DIRECTIONS: The records underneath are to be printed in full and exactly, with no pictures carried over.

Structured diff data
★ ★ ★ ★

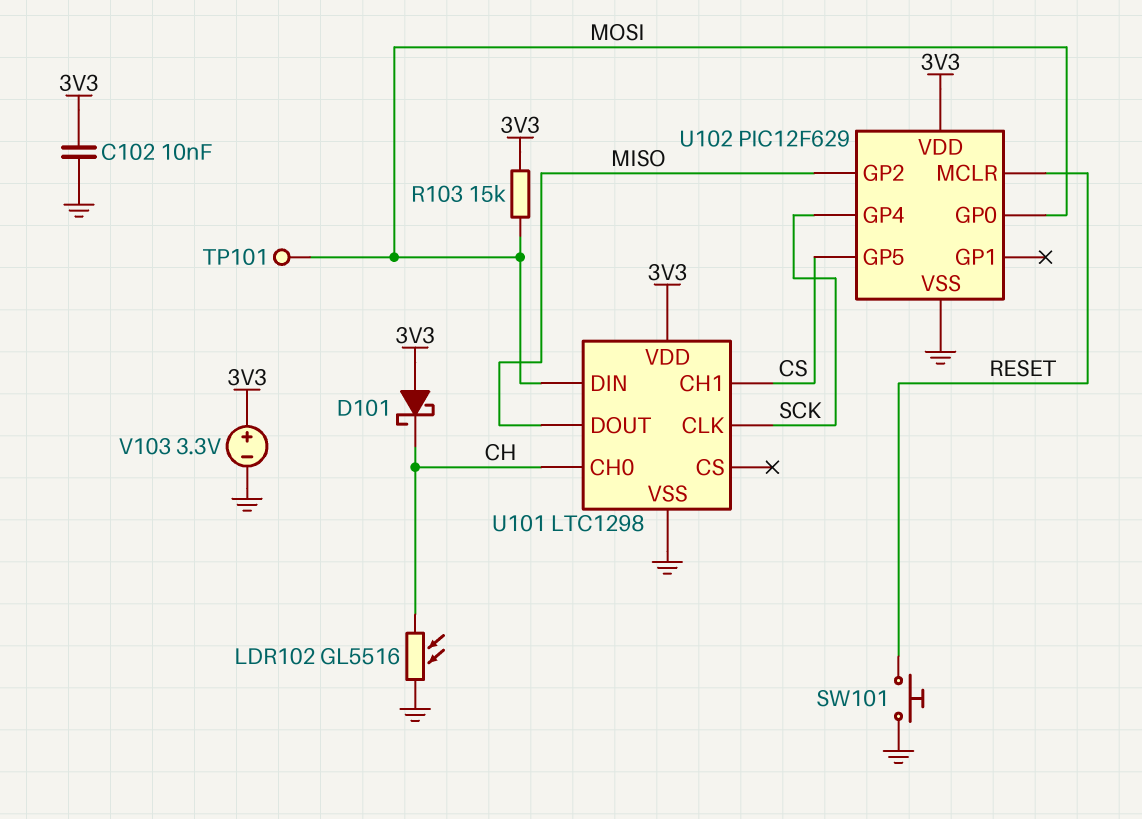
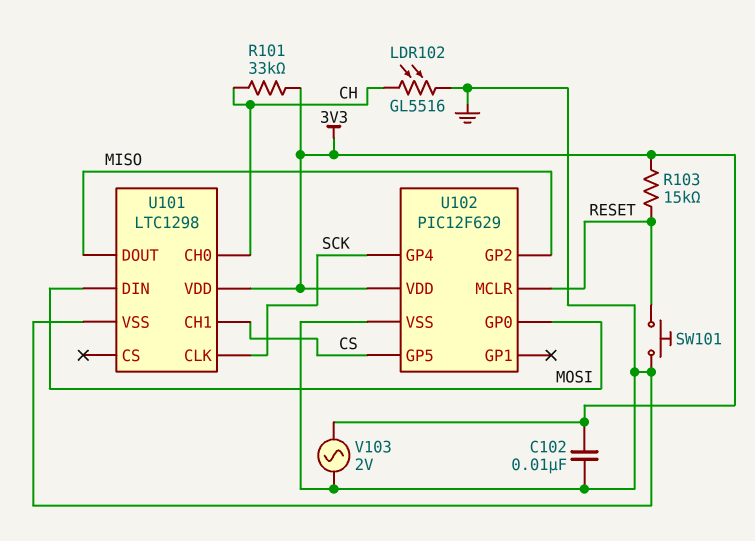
D101: schottky (A 3V3, K CH) -> none
R101: none -> 33k (3V3, CH)
R103: 15k (3V3, MOSI) -> 15k (3V3, RESET)
TP101: test point (MOSI) -> none
V103: 3.3V (plus 3V3, minus GND) -> AC 2V (3V3, GND)

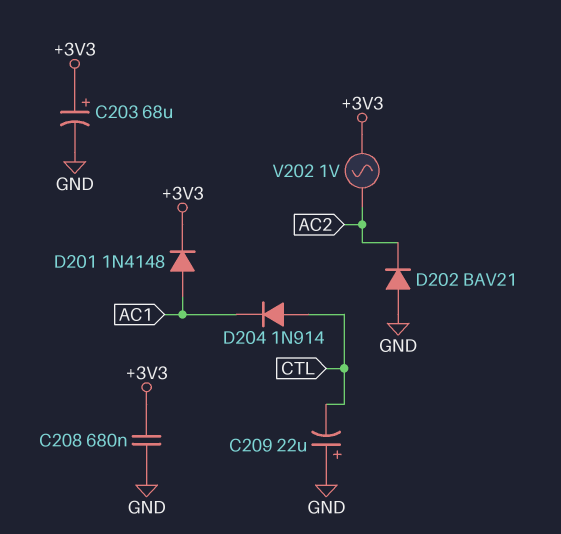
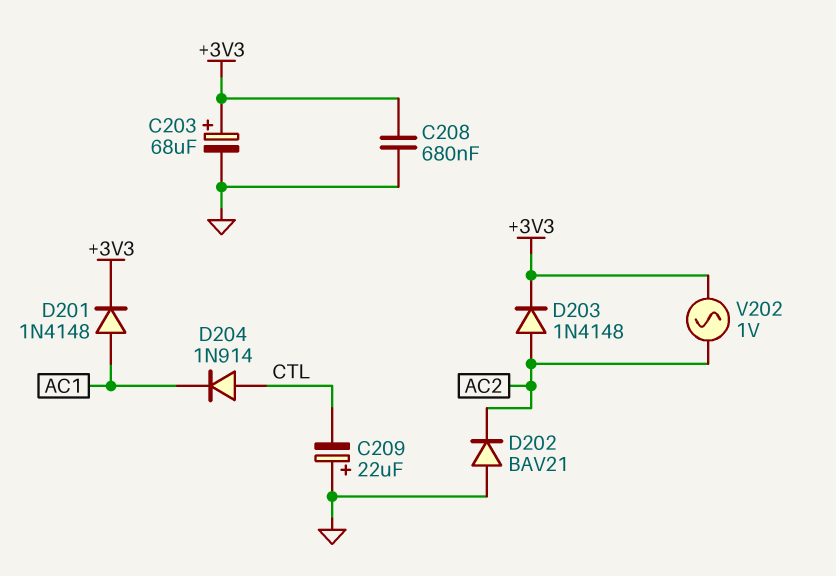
D203: none -> diode 1N4148 (A AC2, K +3V3)

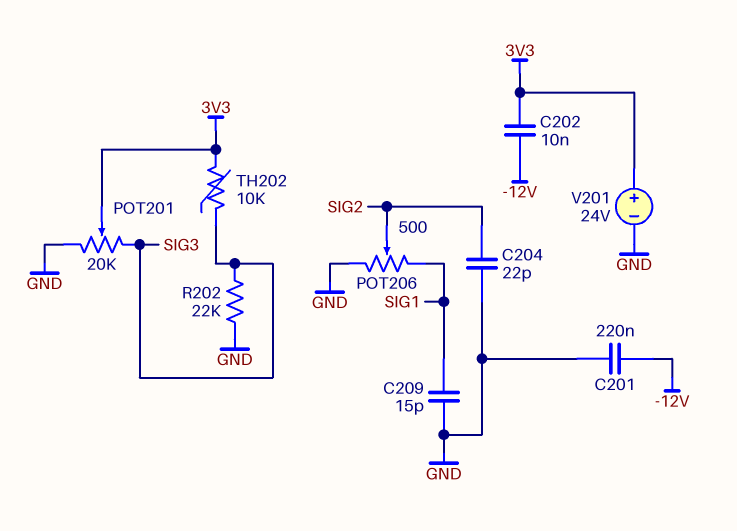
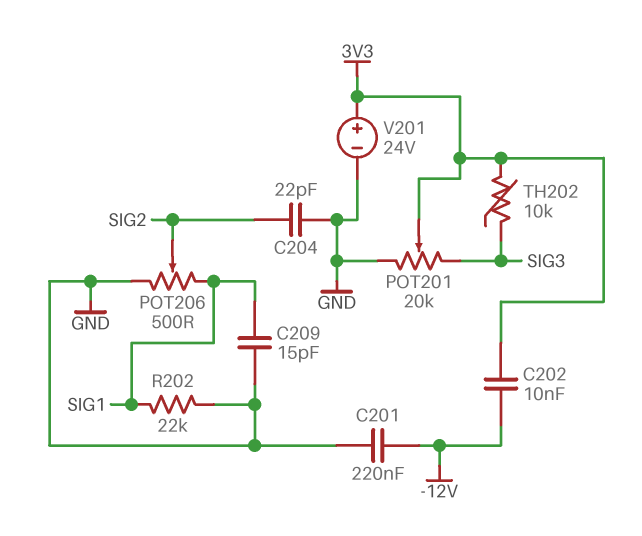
R202: 22k (GND, SIG3) -> 22k (GND, SIG1)

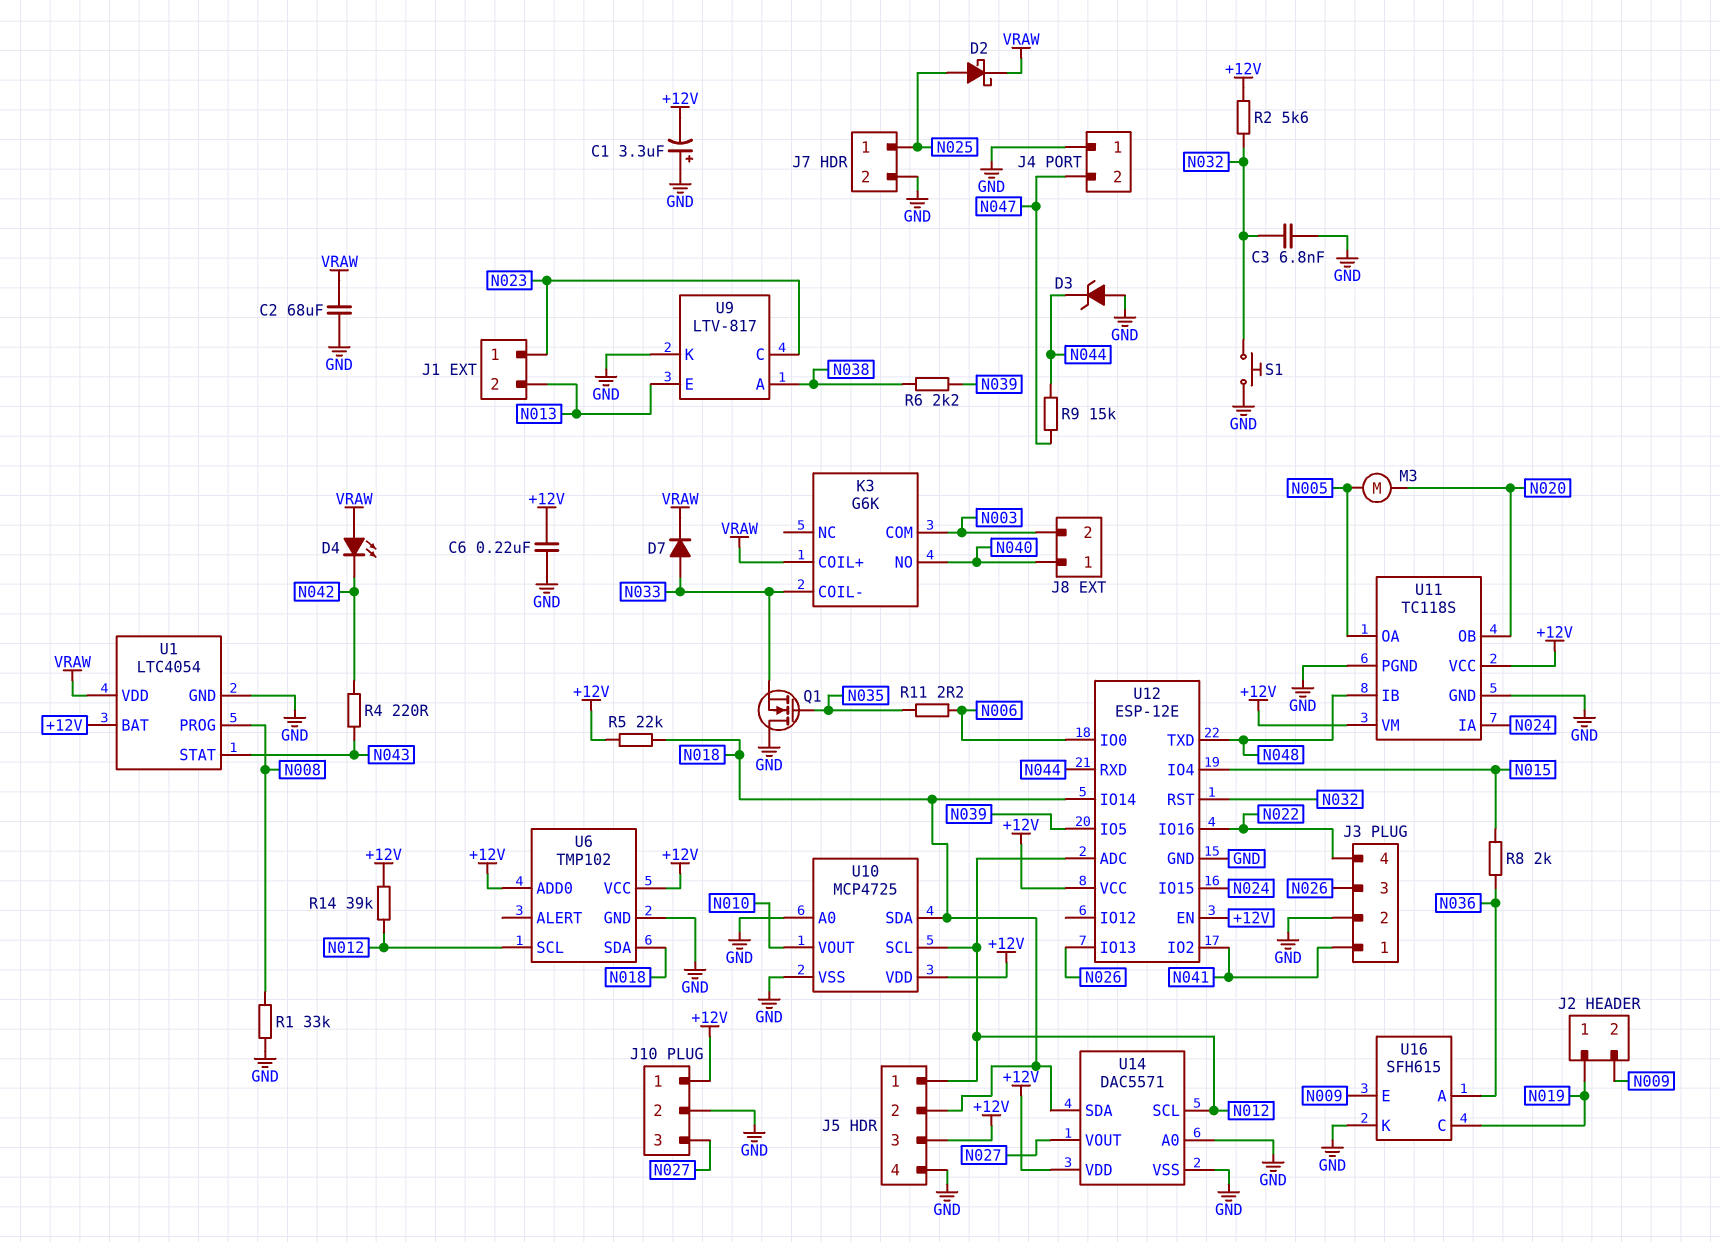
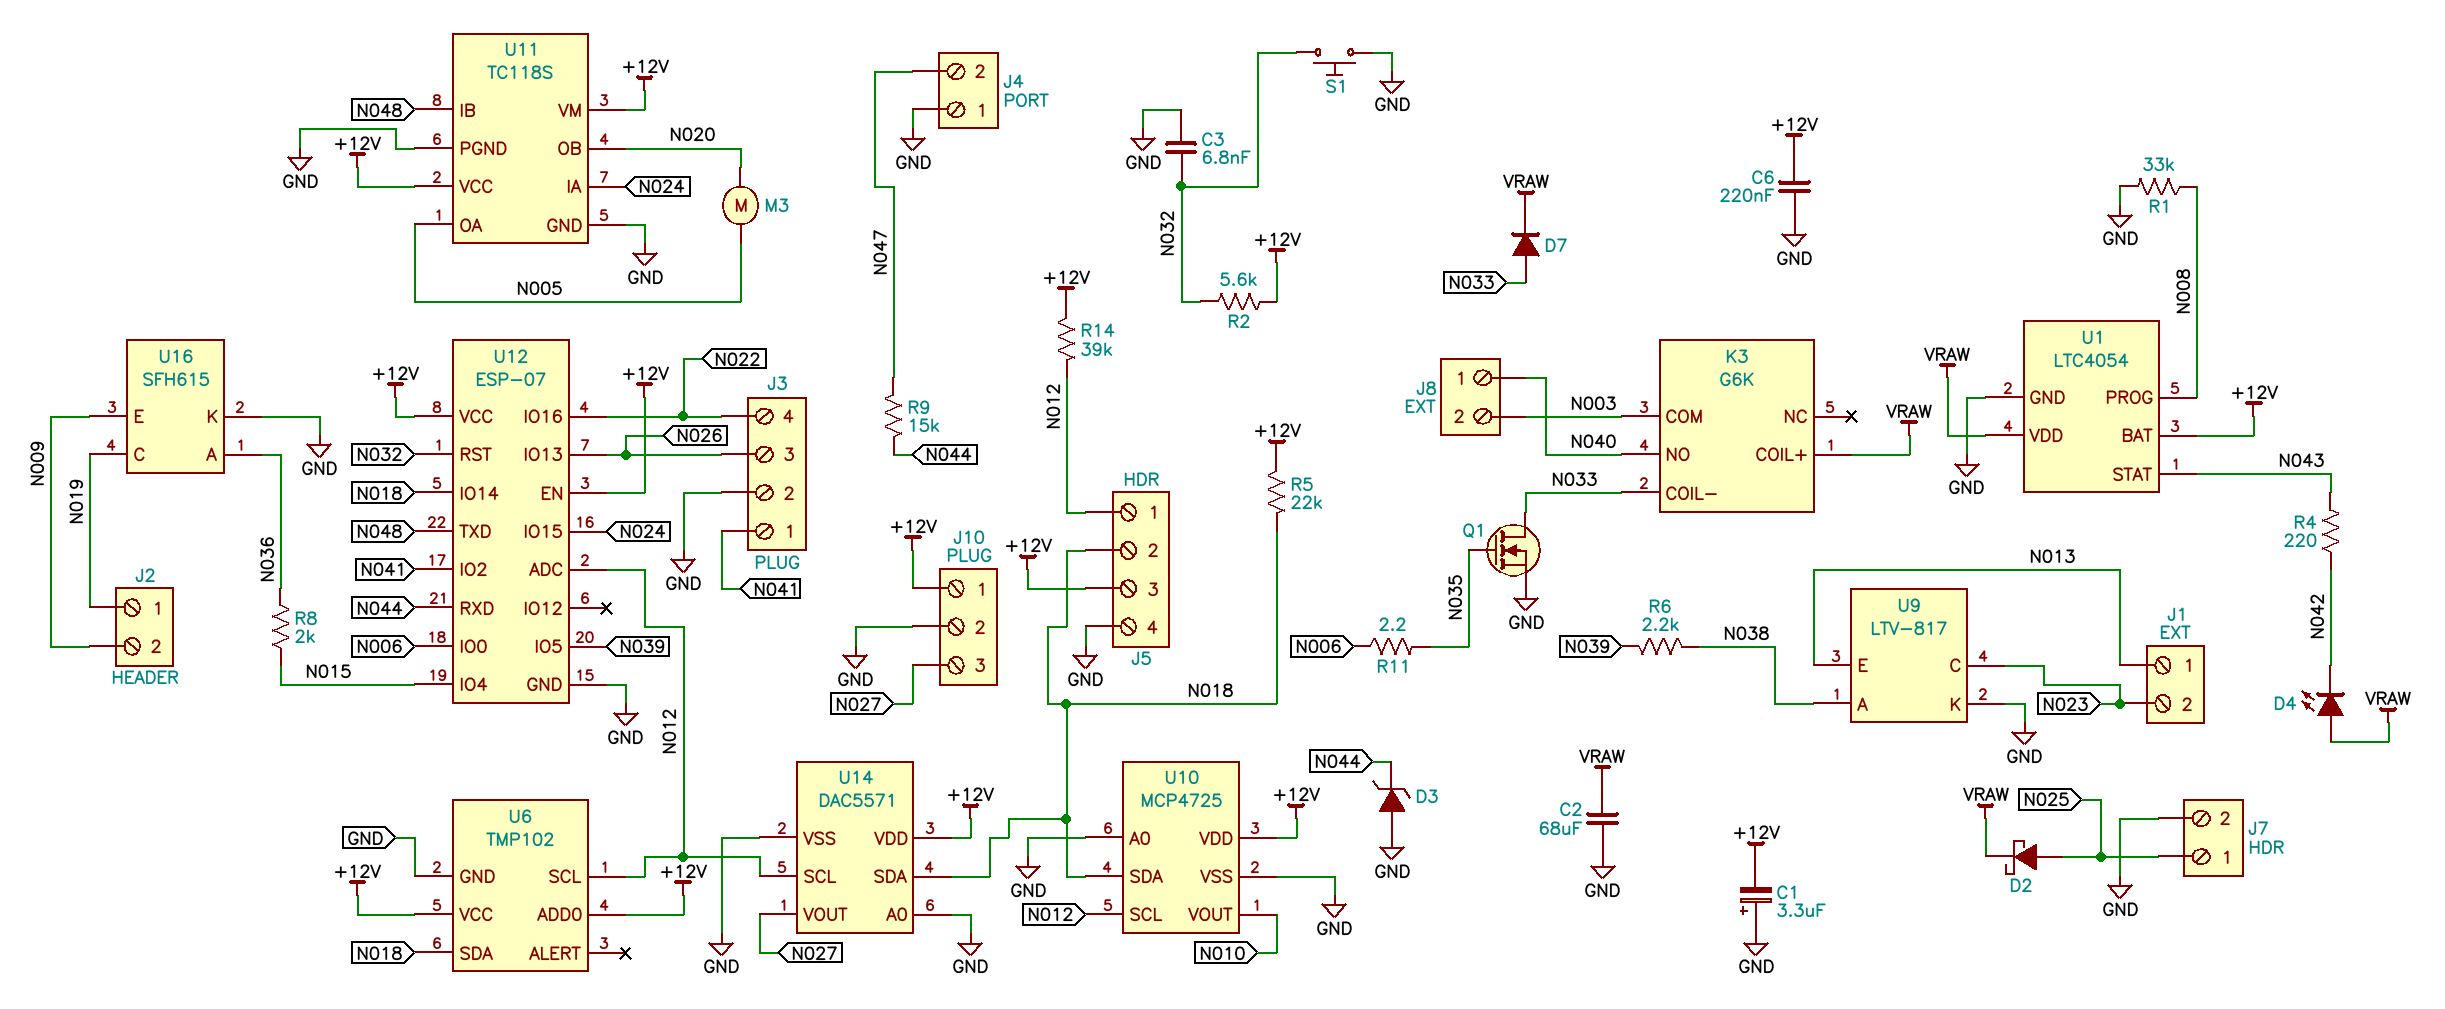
J1 pin 1: N023 -> N013
J1 pin 2: N013 -> N023
Q1: NMOS (G N035, D GND, S N033) -> NMOS (G N035, D N033, S GND)
U12: ESP-12E -> ESP-07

★ ★ ★ ★

EXERCISE RESULT:
D101: schottky (A 3V3, K CH) -> none
R101: none -> 33k (3V3, CH)
R103: 15k (3V3, MOSI) -> 15k (3V3, RESET)
TP101: test point (MOSI) -> none
V103: 3.3V (plus 3V3, minus GND) -> AC 2V (3V3, GND)

D203: none -> diode 1N4148 (A AC2, K +3V3)

R202: 22k (GND, SIG3) -> 22k (GND, SIG1)

J1 pin 1: N023 -> N013
J1 pin 2: N013 -> N023
Q1: NMOS (G N035, D GND, S N033) -> NMOS (G N035, D N033, S GND)
U12: ESP-12E -> ESP-07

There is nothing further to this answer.